## Your objective
Everything in the records below is to be reproduced exactly, apart from the images.
<<<<
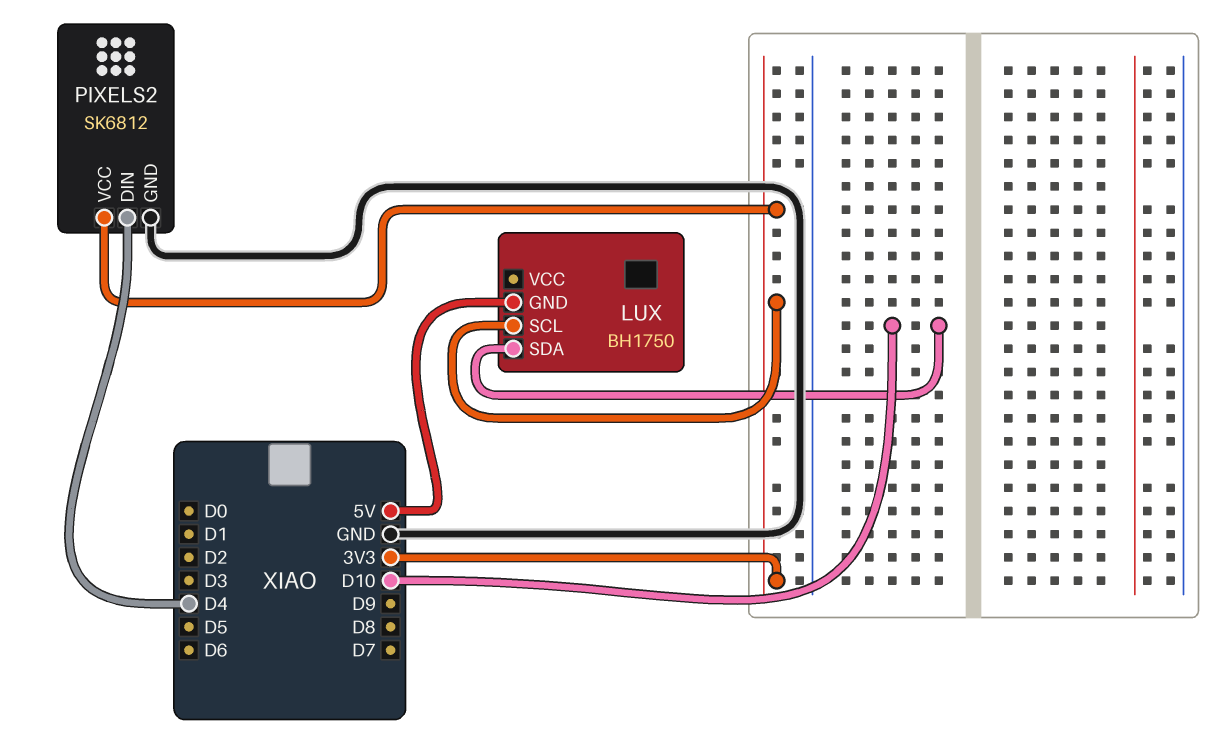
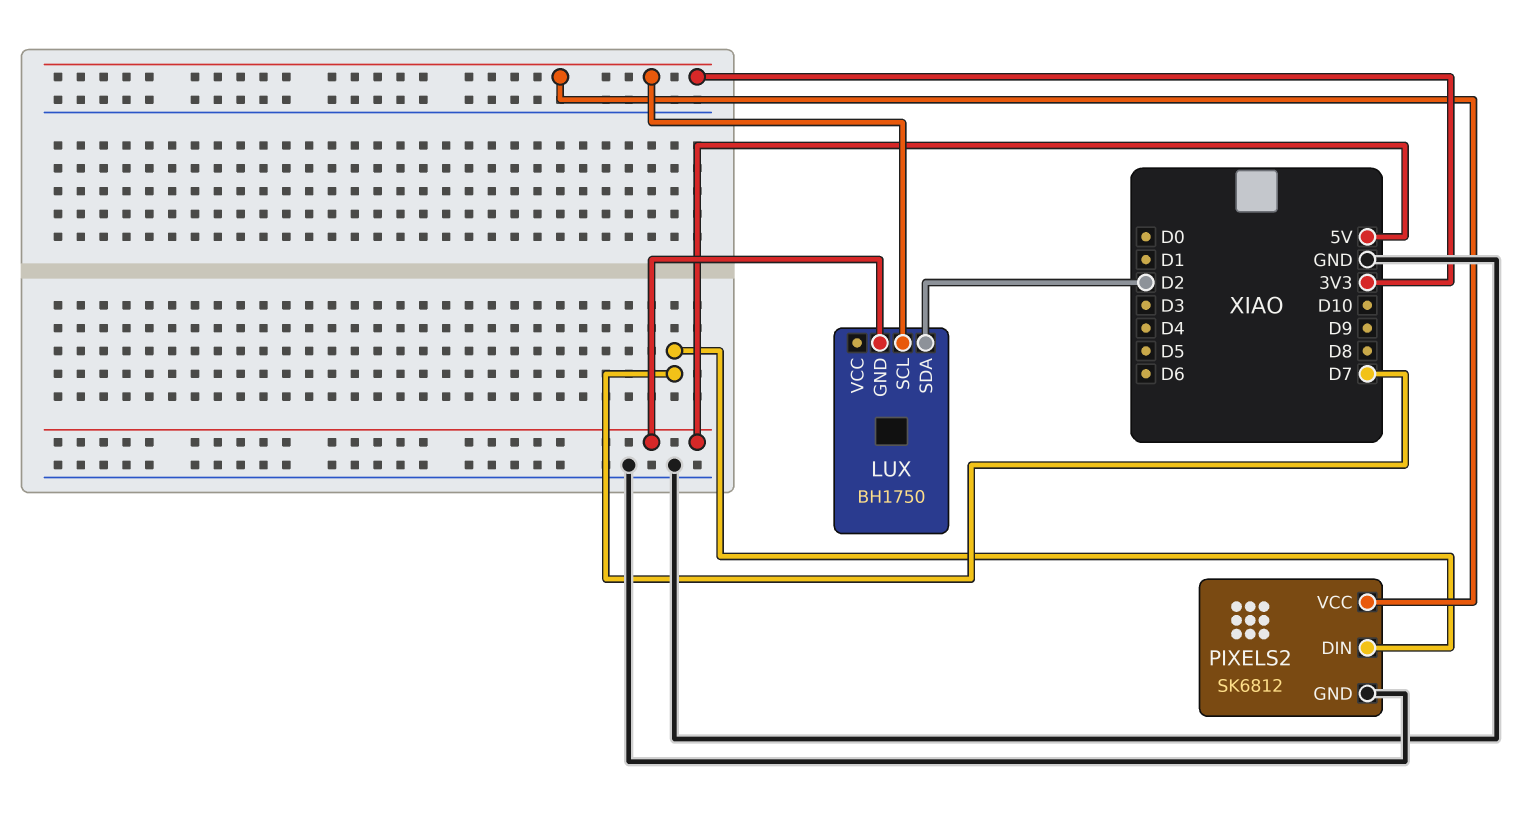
LUX pin SDA: D10 -> D2
PIXELS2 pin DIN: D4 -> D7

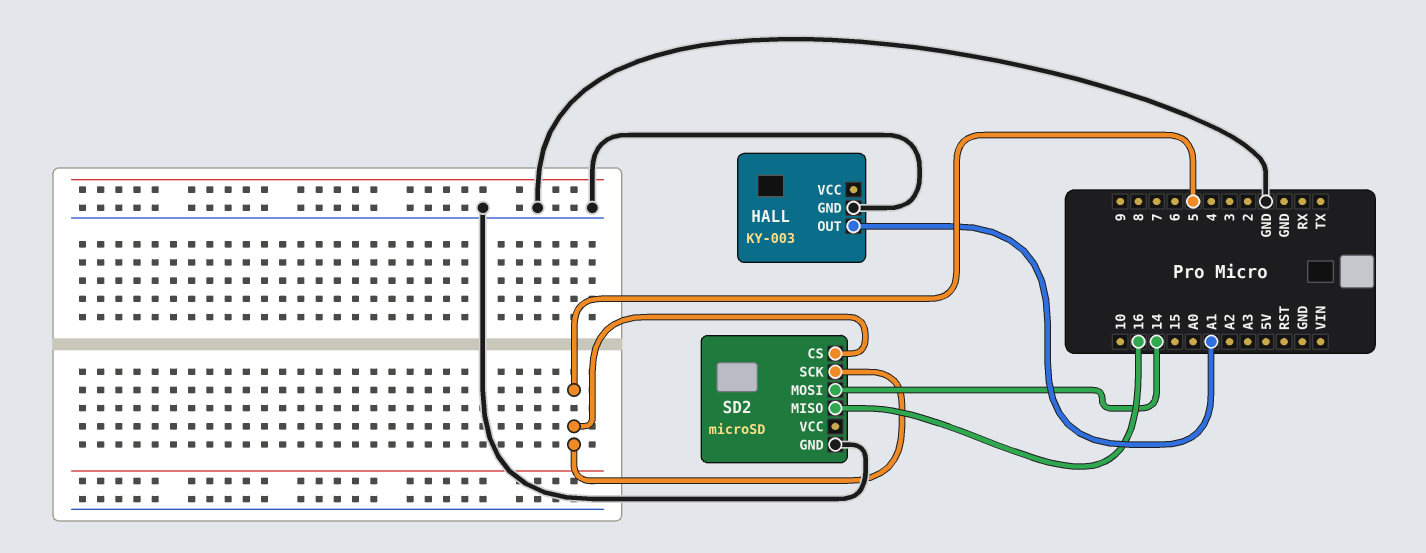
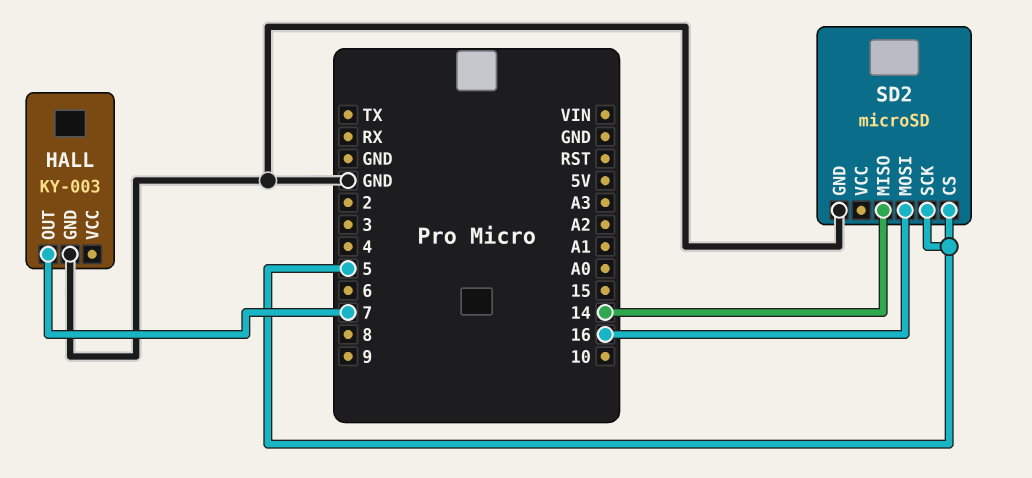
HALL pin OUT: A1 -> 7
SD2 pin MISO: 16 -> 14
SD2 pin MOSI: 14 -> 16

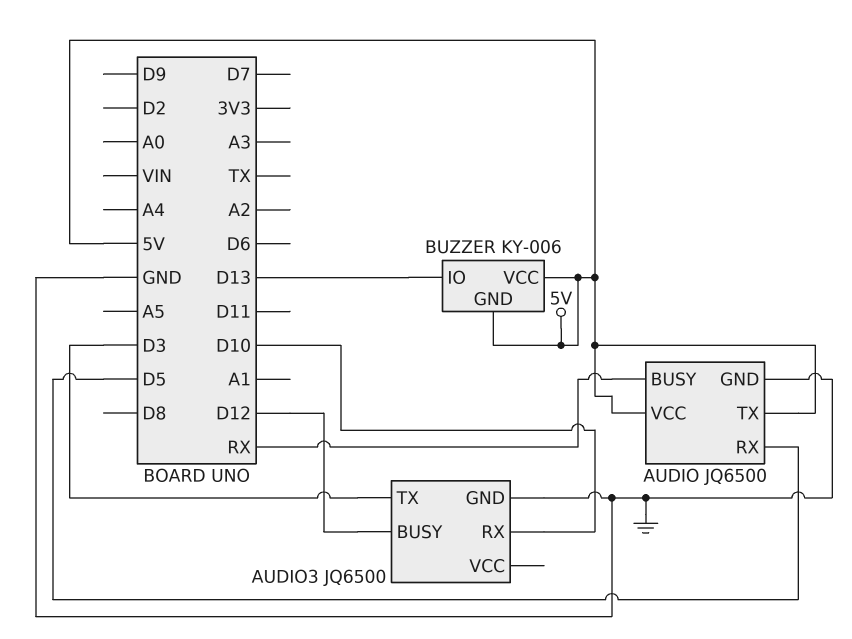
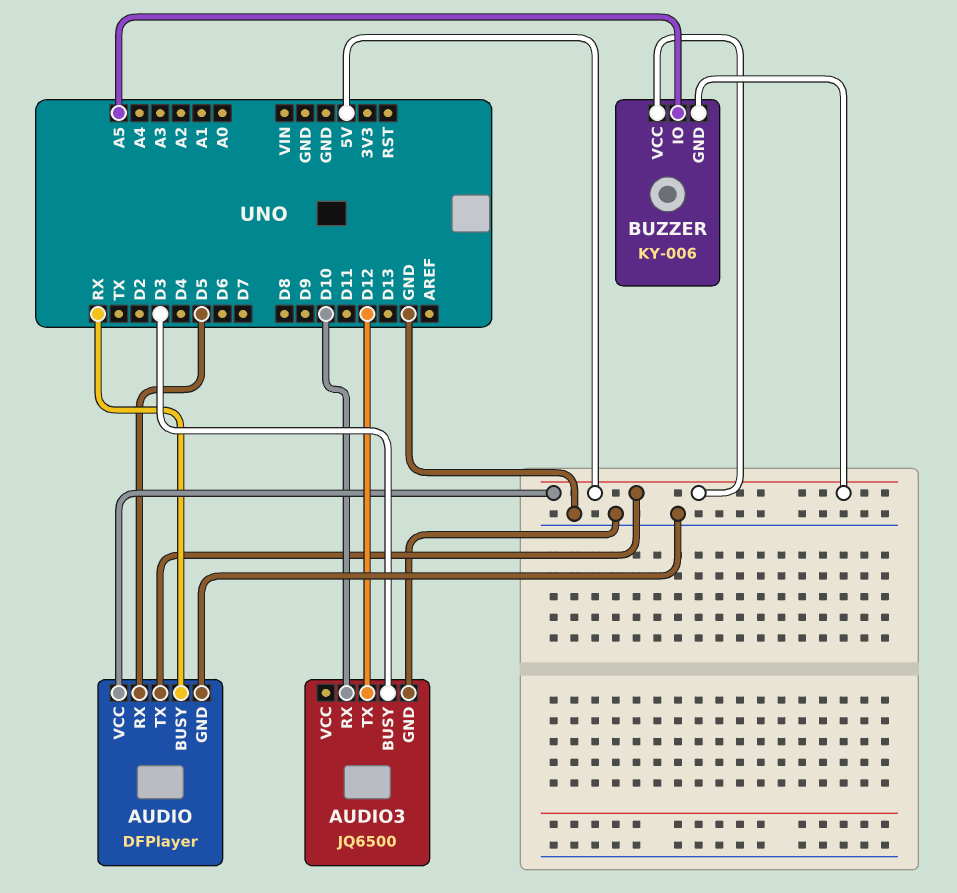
AUDIO: JQ6500 -> DFPlayer
AUDIO3 pin BUSY: D12 -> D3
AUDIO3 pin TX: D3 -> D12
BUZZER pin IO: D13 -> A5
>>>>
## Result of this task
LUX pin SDA: D10 -> D2
PIXELS2 pin DIN: D4 -> D7

HALL pin OUT: A1 -> 7
SD2 pin MISO: 16 -> 14
SD2 pin MOSI: 14 -> 16

AUDIO: JQ6500 -> DFPlayer
AUDIO3 pin BUSY: D12 -> D3
AUDIO3 pin TX: D3 -> D12
BUZZER pin IO: D13 -> A5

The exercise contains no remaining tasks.